(Source data)
◇ ◇ ◇

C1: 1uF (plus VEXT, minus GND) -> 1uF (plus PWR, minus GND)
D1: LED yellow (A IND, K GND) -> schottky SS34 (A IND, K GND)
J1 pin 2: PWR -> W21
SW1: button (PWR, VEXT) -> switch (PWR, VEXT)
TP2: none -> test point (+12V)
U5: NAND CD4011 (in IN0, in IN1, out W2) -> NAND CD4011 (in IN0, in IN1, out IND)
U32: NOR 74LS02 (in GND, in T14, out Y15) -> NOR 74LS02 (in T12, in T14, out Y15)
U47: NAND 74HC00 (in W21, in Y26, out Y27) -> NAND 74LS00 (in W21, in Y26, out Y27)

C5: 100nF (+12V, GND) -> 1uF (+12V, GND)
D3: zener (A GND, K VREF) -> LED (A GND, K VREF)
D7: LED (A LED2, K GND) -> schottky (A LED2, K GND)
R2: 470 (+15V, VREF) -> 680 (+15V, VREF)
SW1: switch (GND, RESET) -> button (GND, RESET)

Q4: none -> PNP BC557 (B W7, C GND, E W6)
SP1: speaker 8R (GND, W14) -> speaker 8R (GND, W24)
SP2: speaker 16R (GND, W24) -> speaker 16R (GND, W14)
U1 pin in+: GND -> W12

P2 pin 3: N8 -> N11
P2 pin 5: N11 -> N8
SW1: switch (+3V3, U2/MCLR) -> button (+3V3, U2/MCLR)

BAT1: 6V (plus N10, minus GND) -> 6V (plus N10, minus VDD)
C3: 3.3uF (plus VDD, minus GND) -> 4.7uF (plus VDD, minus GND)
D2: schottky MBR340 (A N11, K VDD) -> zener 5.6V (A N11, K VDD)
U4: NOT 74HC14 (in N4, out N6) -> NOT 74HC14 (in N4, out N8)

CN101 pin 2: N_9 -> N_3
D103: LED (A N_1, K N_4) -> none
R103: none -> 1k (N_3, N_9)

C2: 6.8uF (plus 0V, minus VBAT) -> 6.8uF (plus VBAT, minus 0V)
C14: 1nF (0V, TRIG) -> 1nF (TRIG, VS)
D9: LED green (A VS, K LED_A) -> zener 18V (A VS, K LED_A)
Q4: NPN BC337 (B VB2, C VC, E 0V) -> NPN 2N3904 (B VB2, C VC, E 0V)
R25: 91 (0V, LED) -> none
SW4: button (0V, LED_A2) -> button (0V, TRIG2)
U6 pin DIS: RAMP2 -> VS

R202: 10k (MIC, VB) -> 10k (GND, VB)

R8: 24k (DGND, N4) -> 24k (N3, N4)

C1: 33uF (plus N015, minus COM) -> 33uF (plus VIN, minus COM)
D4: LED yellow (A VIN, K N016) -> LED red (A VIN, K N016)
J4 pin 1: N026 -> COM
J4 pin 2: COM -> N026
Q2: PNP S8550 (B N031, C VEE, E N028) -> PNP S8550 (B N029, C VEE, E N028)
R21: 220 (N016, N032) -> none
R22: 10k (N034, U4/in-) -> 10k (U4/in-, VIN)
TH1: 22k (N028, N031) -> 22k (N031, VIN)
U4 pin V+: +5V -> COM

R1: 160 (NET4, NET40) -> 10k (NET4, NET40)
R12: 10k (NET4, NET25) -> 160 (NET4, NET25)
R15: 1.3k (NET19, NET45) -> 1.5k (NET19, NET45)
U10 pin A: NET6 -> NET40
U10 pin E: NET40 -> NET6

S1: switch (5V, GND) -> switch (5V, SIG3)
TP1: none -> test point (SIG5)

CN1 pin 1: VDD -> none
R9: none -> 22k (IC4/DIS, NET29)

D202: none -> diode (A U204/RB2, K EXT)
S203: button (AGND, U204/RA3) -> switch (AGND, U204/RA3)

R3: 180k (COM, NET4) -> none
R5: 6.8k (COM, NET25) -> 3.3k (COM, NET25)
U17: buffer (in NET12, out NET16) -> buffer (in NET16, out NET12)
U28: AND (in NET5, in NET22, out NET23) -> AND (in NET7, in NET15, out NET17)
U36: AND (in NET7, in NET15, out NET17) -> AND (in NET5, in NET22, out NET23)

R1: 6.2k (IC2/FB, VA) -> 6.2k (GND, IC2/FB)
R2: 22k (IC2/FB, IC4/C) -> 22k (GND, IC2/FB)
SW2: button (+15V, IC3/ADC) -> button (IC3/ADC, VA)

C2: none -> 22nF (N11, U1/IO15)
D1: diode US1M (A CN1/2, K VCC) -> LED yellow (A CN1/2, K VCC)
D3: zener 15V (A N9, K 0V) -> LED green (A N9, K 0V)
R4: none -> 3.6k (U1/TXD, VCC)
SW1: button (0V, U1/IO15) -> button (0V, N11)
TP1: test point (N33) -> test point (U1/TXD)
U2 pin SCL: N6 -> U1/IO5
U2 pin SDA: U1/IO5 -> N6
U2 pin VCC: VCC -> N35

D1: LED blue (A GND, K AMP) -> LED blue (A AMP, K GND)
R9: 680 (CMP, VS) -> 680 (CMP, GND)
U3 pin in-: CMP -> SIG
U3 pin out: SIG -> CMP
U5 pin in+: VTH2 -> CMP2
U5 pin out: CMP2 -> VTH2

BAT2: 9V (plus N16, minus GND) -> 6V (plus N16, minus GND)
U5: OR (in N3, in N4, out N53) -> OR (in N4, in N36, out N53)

◇ ◇ ◇

**Problem**
Each record is to be retyped exactly as written.

**Written response**
C1: 1uF (plus VEXT, minus GND) -> 1uF (plus PWR, minus GND)
D1: LED yellow (A IND, K GND) -> schottky SS34 (A IND, K GND)
J1 pin 2: PWR -> W21
SW1: button (PWR, VEXT) -> switch (PWR, VEXT)
TP2: none -> test point (+12V)
U5: NAND CD4011 (in IN0, in IN1, out W2) -> NAND CD4011 (in IN0, in IN1, out IND)
U32: NOR 74LS02 (in GND, in T14, out Y15) -> NOR 74LS02 (in T12, in T14, out Y15)
U47: NAND 74HC00 (in W21, in Y26, out Y27) -> NAND 74LS00 (in W21, in Y26, out Y27)

C5: 100nF (+12V, GND) -> 1uF (+12V, GND)
D3: zener (A GND, K VREF) -> LED (A GND, K VREF)
D7: LED (A LED2, K GND) -> schottky (A LED2, K GND)
R2: 470 (+15V, VREF) -> 680 (+15V, VREF)
SW1: switch (GND, RESET) -> button (GND, RESET)

Q4: none -> PNP BC557 (B W7, C GND, E W6)
SP1: speaker 8R (GND, W14) -> speaker 8R (GND, W24)
SP2: speaker 16R (GND, W24) -> speaker 16R (GND, W14)
U1 pin in+: GND -> W12

P2 pin 3: N8 -> N11
P2 pin 5: N11 -> N8
SW1: switch (+3V3, U2/MCLR) -> button (+3V3, U2/MCLR)

BAT1: 6V (plus N10, minus GND) -> 6V (plus N10, minus VDD)
C3: 3.3uF (plus VDD, minus GND) -> 4.7uF (plus VDD, minus GND)
D2: schottky MBR340 (A N11, K VDD) -> zener 5.6V (A N11, K VDD)
U4: NOT 74HC14 (in N4, out N6) -> NOT 74HC14 (in N4, out N8)

CN101 pin 2: N_9 -> N_3
D103: LED (A N_1, K N_4) -> none
R103: none -> 1k (N_3, N_9)

C2: 6.8uF (plus 0V, minus VBAT) -> 6.8uF (plus VBAT, minus 0V)
C14: 1nF (0V, TRIG) -> 1nF (TRIG, VS)
D9: LED green (A VS, K LED_A) -> zener 18V (A VS, K LED_A)
Q4: NPN BC337 (B VB2, C VC, E 0V) -> NPN 2N3904 (B VB2, C VC, E 0V)
R25: 91 (0V, LED) -> none
SW4: button (0V, LED_A2) -> button (0V, TRIG2)
U6 pin DIS: RAMP2 -> VS

R202: 10k (MIC, VB) -> 10k (GND, VB)

R8: 24k (DGND, N4) -> 24k (N3, N4)

C1: 33uF (plus N015, minus COM) -> 33uF (plus VIN, minus COM)
D4: LED yellow (A VIN, K N016) -> LED red (A VIN, K N016)
J4 pin 1: N026 -> COM
J4 pin 2: COM -> N026
Q2: PNP S8550 (B N031, C VEE, E N028) -> PNP S8550 (B N029, C VEE, E N028)
R21: 220 (N016, N032) -> none
R22: 10k (N034, U4/in-) -> 10k (U4/in-, VIN)
TH1: 22k (N028, N031) -> 22k (N031, VIN)
U4 pin V+: +5V -> COM

R1: 160 (NET4, NET40) -> 10k (NET4, NET40)
R12: 10k (NET4, NET25) -> 160 (NET4, NET25)
R15: 1.3k (NET19, NET45) -> 1.5k (NET19, NET45)
U10 pin A: NET6 -> NET40
U10 pin E: NET40 -> NET6

S1: switch (5V, GND) -> switch (5V, SIG3)
TP1: none -> test point (SIG5)

CN1 pin 1: VDD -> none
R9: none -> 22k (IC4/DIS, NET29)

D202: none -> diode (A U204/RB2, K EXT)
S203: button (AGND, U204/RA3) -> switch (AGND, U204/RA3)

R3: 180k (COM, NET4) -> none
R5: 6.8k (COM, NET25) -> 3.3k (COM, NET25)
U17: buffer (in NET12, out NET16) -> buffer (in NET16, out NET12)
U28: AND (in NET5, in NET22, out NET23) -> AND (in NET7, in NET15, out NET17)
U36: AND (in NET7, in NET15, out NET17) -> AND (in NET5, in NET22, out NET23)

R1: 6.2k (IC2/FB, VA) -> 6.2k (GND, IC2/FB)
R2: 22k (IC2/FB, IC4/C) -> 22k (GND, IC2/FB)
SW2: button (+15V, IC3/ADC) -> button (IC3/ADC, VA)

C2: none -> 22nF (N11, U1/IO15)
D1: diode US1M (A CN1/2, K VCC) -> LED yellow (A CN1/2, K VCC)
D3: zener 15V (A N9, K 0V) -> LED green (A N9, K 0V)
R4: none -> 3.6k (U1/TXD, VCC)
SW1: button (0V, U1/IO15) -> button (0V, N11)
TP1: test point (N33) -> test point (U1/TXD)
U2 pin SCL: N6 -> U1/IO5
U2 pin SDA: U1/IO5 -> N6
U2 pin VCC: VCC -> N35

D1: LED blue (A GND, K AMP) -> LED blue (A AMP, K GND)
R9: 680 (CMP, VS) -> 680 (CMP, GND)
U3 pin in-: CMP -> SIG
U3 pin out: SIG -> CMP
U5 pin in+: VTH2 -> CMP2
U5 pin out: CMP2 -> VTH2

BAT2: 9V (plus N16, minus GND) -> 6V (plus N16, minus GND)
U5: OR (in N3, in N4, out N53) -> OR (in N4, in N36, out N53)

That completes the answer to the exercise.